# [PROBLEM TO SOLVE]
Every record that follows should be written out word for word; the pictures stay out.

(Items from a dataset)
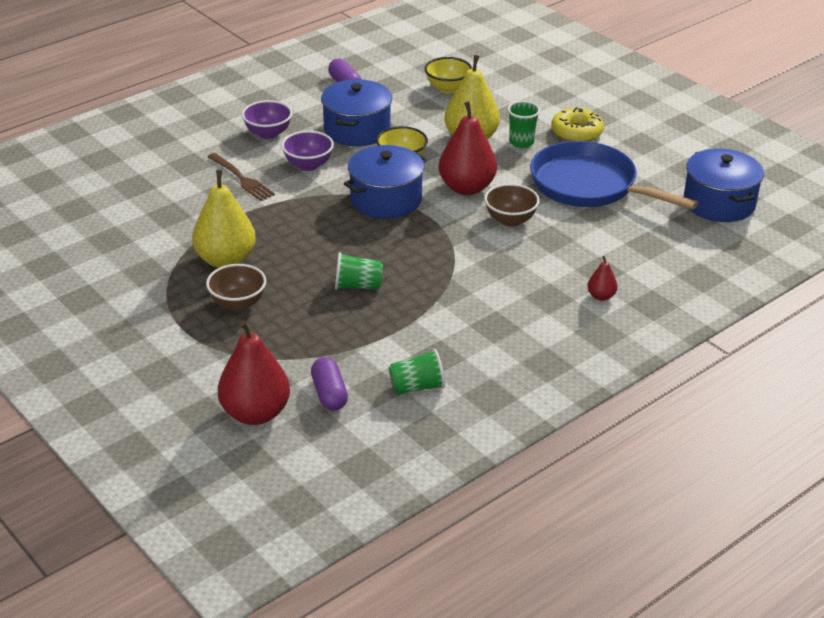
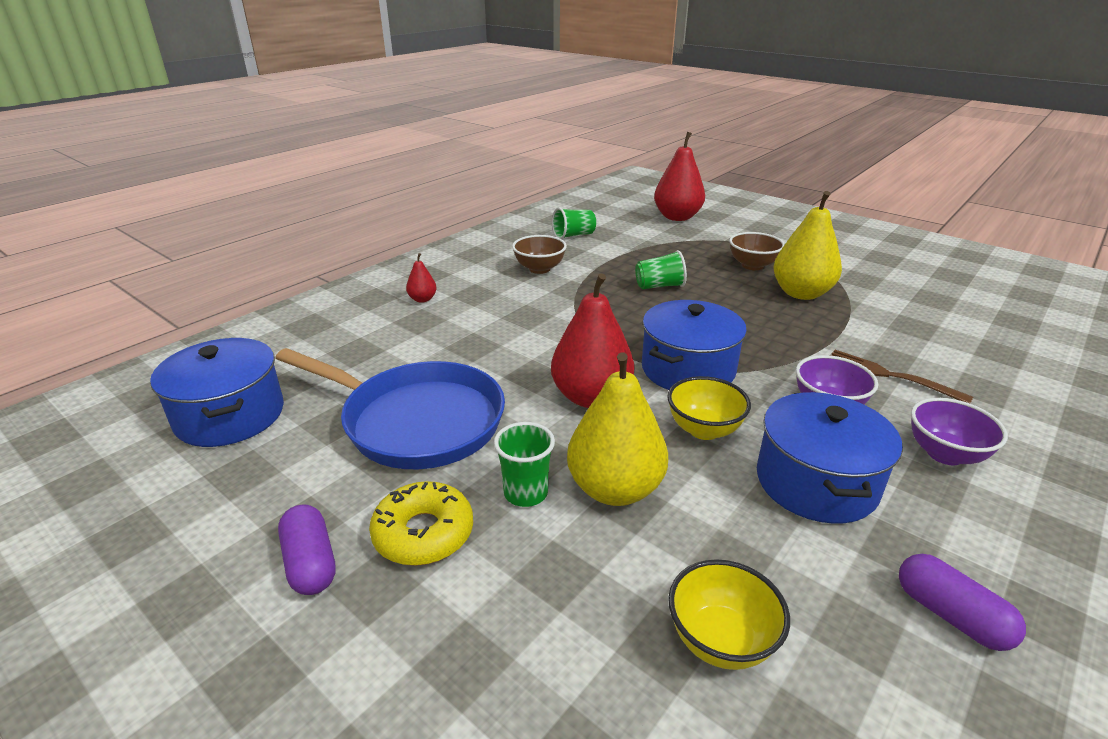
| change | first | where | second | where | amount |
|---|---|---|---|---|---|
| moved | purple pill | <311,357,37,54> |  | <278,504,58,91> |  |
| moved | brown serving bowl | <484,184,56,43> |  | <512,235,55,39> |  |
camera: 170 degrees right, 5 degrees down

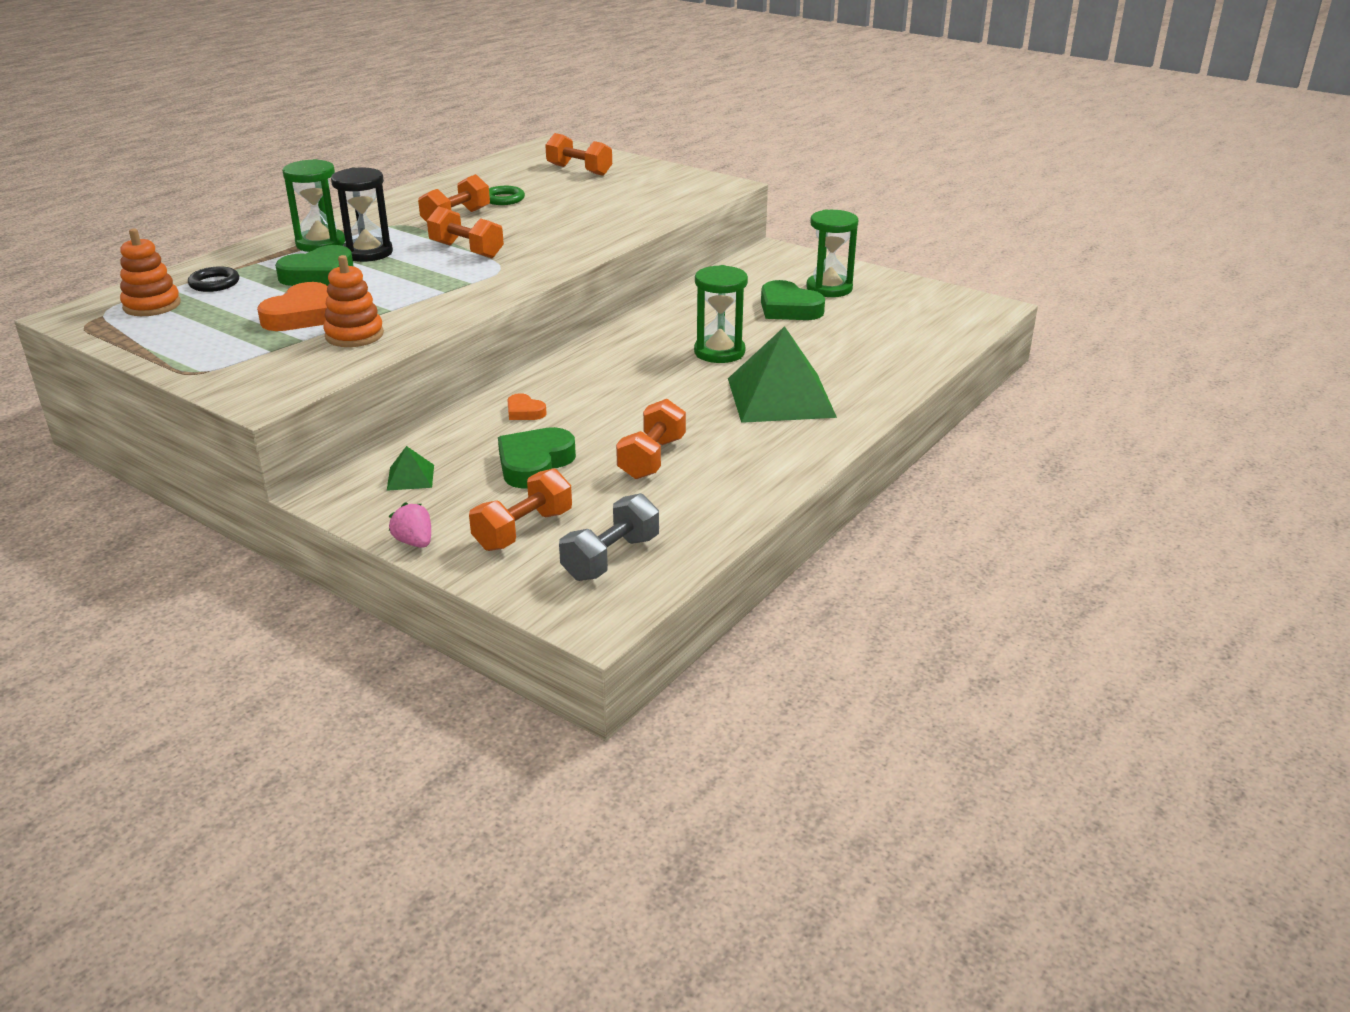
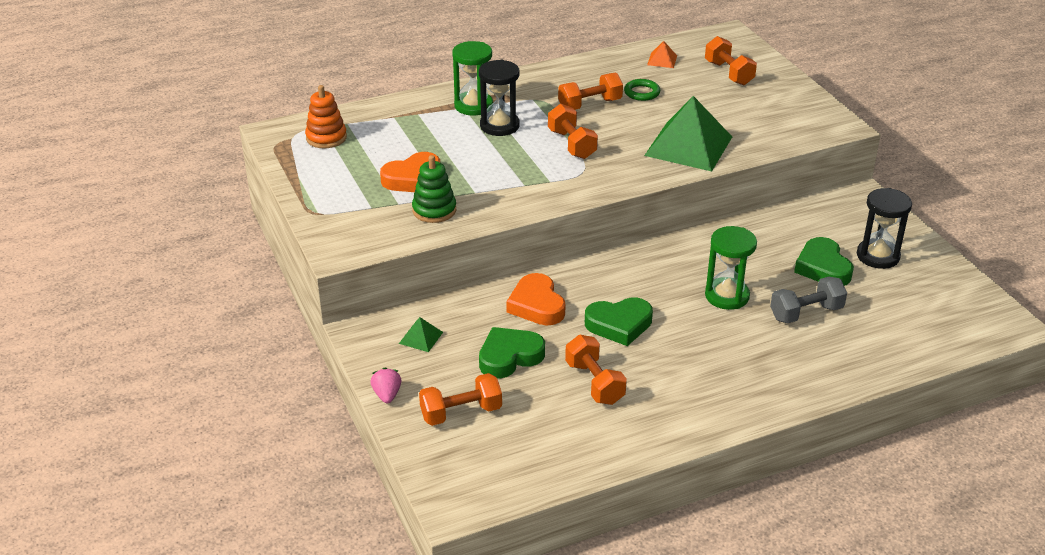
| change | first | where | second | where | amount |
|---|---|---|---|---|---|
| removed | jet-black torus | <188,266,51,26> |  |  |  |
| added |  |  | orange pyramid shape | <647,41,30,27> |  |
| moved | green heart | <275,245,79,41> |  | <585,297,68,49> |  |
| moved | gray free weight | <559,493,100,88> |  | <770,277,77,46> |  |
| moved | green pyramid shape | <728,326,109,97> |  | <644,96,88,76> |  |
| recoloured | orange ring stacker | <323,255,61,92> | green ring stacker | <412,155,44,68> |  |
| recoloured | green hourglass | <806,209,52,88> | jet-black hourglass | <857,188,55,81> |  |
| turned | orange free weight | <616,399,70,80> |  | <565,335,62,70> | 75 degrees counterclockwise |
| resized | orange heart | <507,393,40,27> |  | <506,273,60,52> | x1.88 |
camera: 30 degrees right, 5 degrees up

# [OUTPUT BELOW]
| change | first | where | second | where | amount |
|---|---|---|---|---|---|
| moved | purple pill | <311,357,37,54> |  | <278,504,58,91> |  |
| moved | brown serving bowl | <484,184,56,43> |  | <512,235,55,39> |  |
camera: 170 degrees right, 5 degrees down

| change | first | where | second | where | amount |
|---|---|---|---|---|---|
| removed | jet-black torus | <188,266,51,26> |  |  |  |
| added |  |  | orange pyramid shape | <647,41,30,27> |  |
| moved | green heart | <275,245,79,41> |  | <585,297,68,49> |  |
| moved | gray free weight | <559,493,100,88> |  | <770,277,77,46> |  |
| moved | green pyramid shape | <728,326,109,97> |  | <644,96,88,76> |  |
| recoloured | orange ring stacker | <323,255,61,92> | green ring stacker | <412,155,44,68> |  |
| recoloured | green hourglass | <806,209,52,88> | jet-black hourglass | <857,188,55,81> |  |
| turned | orange free weight | <616,399,70,80> |  | <565,335,62,70> | 75 degrees counterclockwise |
| resized | orange heart | <507,393,40,27> |  | <506,273,60,52> | x1.88 |
camera: 30 degrees right, 5 degrees up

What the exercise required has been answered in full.